Stated task :: Rewrite the listing below, changing every "location" to "position" and leaving all other text unchanged.

** BEGIN **

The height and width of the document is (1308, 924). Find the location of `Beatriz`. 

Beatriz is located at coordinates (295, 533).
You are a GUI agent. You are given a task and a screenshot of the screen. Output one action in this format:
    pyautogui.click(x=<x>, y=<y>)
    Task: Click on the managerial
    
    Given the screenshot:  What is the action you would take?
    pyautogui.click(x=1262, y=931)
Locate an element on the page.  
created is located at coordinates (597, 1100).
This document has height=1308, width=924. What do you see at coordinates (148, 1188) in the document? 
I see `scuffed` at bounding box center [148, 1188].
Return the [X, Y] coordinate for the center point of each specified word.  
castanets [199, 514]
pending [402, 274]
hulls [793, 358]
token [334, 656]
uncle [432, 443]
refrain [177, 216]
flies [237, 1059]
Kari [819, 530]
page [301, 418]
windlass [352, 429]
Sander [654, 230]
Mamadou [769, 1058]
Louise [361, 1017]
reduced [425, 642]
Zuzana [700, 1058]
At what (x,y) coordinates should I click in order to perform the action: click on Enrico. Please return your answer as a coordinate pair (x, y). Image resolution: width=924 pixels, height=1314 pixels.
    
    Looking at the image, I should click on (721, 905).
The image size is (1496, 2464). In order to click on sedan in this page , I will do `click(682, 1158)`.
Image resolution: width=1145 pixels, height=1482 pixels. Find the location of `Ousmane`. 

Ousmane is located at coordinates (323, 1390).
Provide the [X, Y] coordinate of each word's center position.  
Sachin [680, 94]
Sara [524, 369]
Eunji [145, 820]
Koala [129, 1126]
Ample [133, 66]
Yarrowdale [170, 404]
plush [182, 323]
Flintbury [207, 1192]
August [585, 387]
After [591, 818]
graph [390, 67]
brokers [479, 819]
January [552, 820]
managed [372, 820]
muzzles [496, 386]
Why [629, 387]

** END **

Response for this exercise ::
The height and width of the document is (1308, 924). Find the position of `Beatriz`. 

Beatriz is located at coordinates (295, 533).
You are a GUI agent. You are given a task and a screenshot of the screen. Output one action in this format:
    pyautogui.click(x=<x>, y=<y>)
    Task: Click on the managerial
    
    Given the screenshot:  What is the action you would take?
    pyautogui.click(x=1262, y=931)
Locate an element on the page.  
created is located at coordinates (597, 1100).
This document has height=1308, width=924. What do you see at coordinates (148, 1188) in the document? 
I see `scuffed` at bounding box center [148, 1188].
Return the [X, Y] coordinate for the center point of each specified word.  
castanets [199, 514]
pending [402, 274]
hulls [793, 358]
token [334, 656]
uncle [432, 443]
refrain [177, 216]
flies [237, 1059]
Kari [819, 530]
page [301, 418]
windlass [352, 429]
Sander [654, 230]
Mamadou [769, 1058]
Louise [361, 1017]
reduced [425, 642]
Zuzana [700, 1058]
At what (x,y) coordinates should I click in order to perform the action: click on Enrico. Please return your answer as a coordinate pair (x, y). Image resolution: width=924 pixels, height=1314 pixels.
    
    Looking at the image, I should click on (721, 905).
The image size is (1496, 2464). In order to click on sedan in this page , I will do `click(682, 1158)`.
Image resolution: width=1145 pixels, height=1482 pixels. Find the position of `Ousmane`. 

Ousmane is located at coordinates (323, 1390).
Provide the [X, Y] coordinate of each word's center position.  
Sachin [680, 94]
Sara [524, 369]
Eunji [145, 820]
Koala [129, 1126]
Ample [133, 66]
Yarrowdale [170, 404]
plush [182, 323]
Flintbury [207, 1192]
August [585, 387]
After [591, 818]
graph [390, 67]
brokers [479, 819]
January [552, 820]
managed [372, 820]
muzzles [496, 386]
Why [629, 387]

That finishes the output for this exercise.